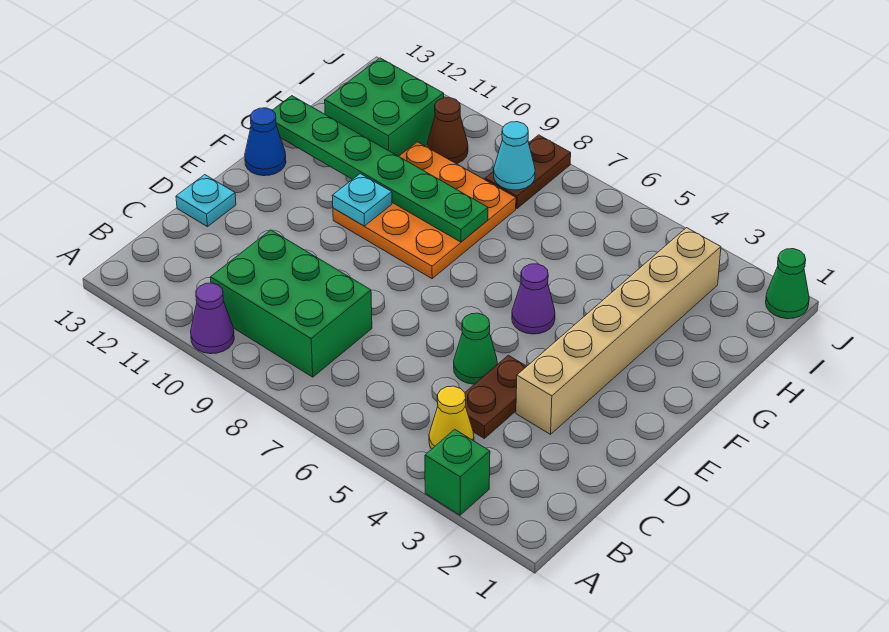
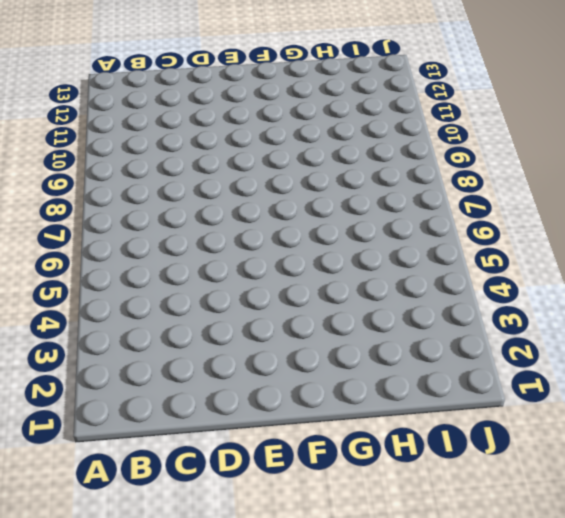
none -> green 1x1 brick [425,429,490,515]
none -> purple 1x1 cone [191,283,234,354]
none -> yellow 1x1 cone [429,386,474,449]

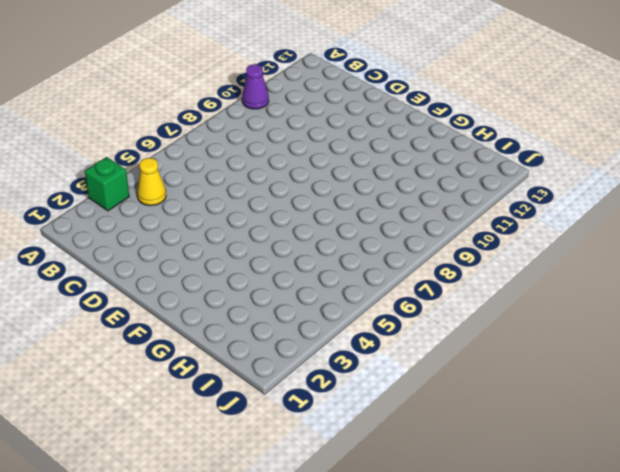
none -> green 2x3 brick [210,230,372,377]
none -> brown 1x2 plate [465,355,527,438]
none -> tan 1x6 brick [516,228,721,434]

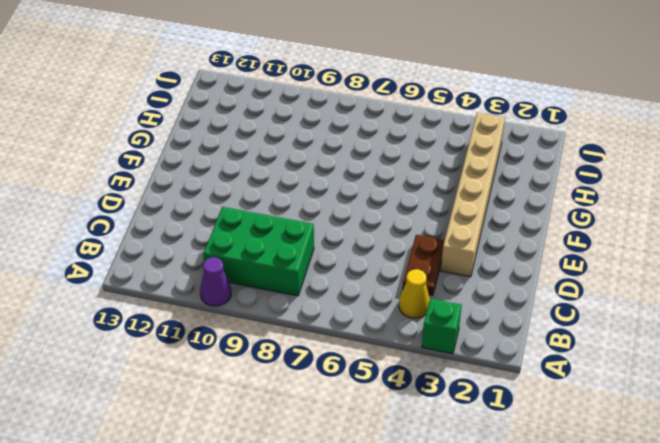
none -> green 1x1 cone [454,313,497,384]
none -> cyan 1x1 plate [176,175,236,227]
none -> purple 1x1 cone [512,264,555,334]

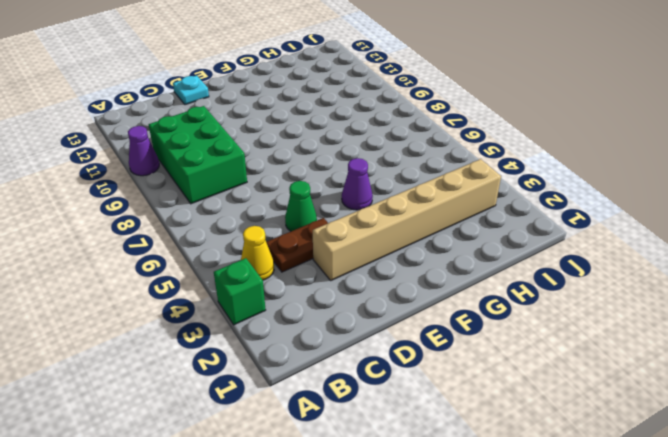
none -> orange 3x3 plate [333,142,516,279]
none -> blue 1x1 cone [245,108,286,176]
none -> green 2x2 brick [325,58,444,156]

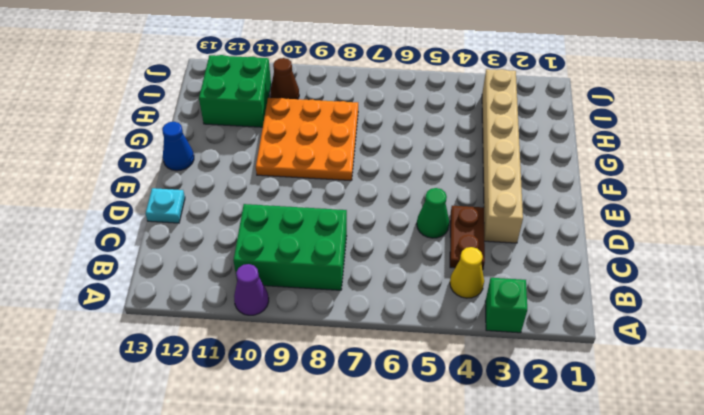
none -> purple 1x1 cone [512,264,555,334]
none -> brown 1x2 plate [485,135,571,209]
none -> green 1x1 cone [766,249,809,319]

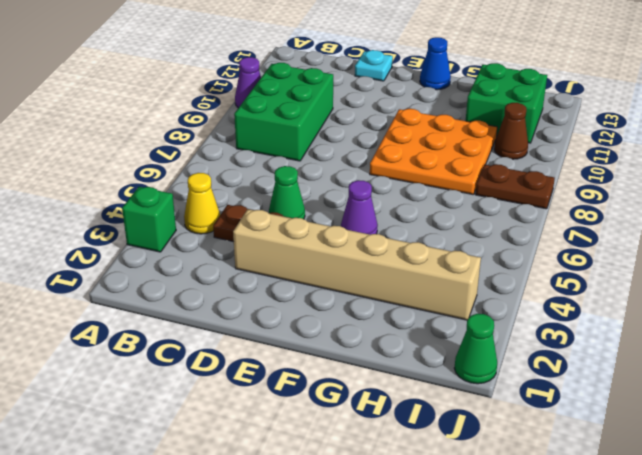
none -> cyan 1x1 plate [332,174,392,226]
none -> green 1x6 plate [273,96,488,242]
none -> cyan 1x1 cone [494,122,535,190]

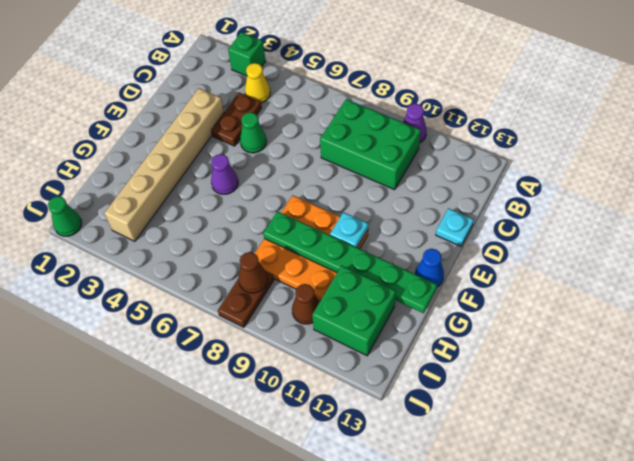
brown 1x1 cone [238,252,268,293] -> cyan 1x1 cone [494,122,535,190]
━━━━━━━━
## Activity:
Using the listing above, pick out each line that contains the word "cyan", then copy it.

## Exercise solution:
none -> cyan 1x1 plate [176,175,236,227]
none -> cyan 1x1 plate [332,174,392,226]
none -> cyan 1x1 cone [494,122,535,190]
brown 1x1 cone [238,252,268,293] -> cyan 1x1 cone [494,122,535,190]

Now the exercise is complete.